Select, from the data, each line where "attached" occurs.

※ ※ ※

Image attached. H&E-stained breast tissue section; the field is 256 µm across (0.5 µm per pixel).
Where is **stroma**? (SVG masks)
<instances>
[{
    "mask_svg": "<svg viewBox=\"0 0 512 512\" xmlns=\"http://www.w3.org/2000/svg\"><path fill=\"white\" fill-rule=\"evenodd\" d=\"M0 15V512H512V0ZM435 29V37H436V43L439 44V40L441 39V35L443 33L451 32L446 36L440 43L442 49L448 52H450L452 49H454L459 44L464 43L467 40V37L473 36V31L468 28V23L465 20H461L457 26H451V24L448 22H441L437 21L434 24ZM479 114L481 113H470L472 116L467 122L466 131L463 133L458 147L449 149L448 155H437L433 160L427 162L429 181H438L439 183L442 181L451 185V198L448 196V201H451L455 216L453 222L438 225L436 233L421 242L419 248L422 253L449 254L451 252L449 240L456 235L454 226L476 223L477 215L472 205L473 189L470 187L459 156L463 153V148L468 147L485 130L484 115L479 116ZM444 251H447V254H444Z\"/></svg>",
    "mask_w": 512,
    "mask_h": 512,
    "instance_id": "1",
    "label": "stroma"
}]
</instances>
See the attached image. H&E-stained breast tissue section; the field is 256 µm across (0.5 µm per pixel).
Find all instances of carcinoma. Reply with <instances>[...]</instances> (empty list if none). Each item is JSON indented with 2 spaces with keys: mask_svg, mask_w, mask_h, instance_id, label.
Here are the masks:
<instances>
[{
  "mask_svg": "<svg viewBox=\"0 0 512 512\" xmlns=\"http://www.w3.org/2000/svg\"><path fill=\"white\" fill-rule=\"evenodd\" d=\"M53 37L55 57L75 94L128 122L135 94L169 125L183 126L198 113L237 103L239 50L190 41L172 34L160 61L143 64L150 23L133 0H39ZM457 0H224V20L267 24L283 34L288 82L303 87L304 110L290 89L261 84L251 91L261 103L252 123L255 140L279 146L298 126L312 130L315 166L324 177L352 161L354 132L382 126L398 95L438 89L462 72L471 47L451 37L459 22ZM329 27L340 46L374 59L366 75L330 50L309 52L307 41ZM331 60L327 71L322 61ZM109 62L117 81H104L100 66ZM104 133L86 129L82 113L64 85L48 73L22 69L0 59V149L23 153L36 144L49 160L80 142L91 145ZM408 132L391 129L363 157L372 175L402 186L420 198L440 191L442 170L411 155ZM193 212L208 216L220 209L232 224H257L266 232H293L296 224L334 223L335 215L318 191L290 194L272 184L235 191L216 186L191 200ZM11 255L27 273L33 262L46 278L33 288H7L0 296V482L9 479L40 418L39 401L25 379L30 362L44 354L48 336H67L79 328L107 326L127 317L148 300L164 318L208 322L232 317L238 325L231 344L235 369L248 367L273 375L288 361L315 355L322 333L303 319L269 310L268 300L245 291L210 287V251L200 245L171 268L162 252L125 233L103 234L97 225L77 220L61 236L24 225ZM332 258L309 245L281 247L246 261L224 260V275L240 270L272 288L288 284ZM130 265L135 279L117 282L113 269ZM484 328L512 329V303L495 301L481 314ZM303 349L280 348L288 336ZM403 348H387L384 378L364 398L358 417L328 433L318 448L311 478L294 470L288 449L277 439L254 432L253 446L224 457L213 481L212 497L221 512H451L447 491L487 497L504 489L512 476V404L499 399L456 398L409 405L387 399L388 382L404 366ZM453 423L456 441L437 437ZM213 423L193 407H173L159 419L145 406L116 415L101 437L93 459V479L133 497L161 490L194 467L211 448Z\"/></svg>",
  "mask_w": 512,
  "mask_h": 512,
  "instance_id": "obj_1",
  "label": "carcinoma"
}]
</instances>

※ ※ ※

__Right answer__
Image attached. H&E-stained breast tissue section; the field is 256 µm across (0.5 µm per pixel).
See the attached image. H&E-stained breast tissue section; the field is 256 µm across (0.5 µm per pixel).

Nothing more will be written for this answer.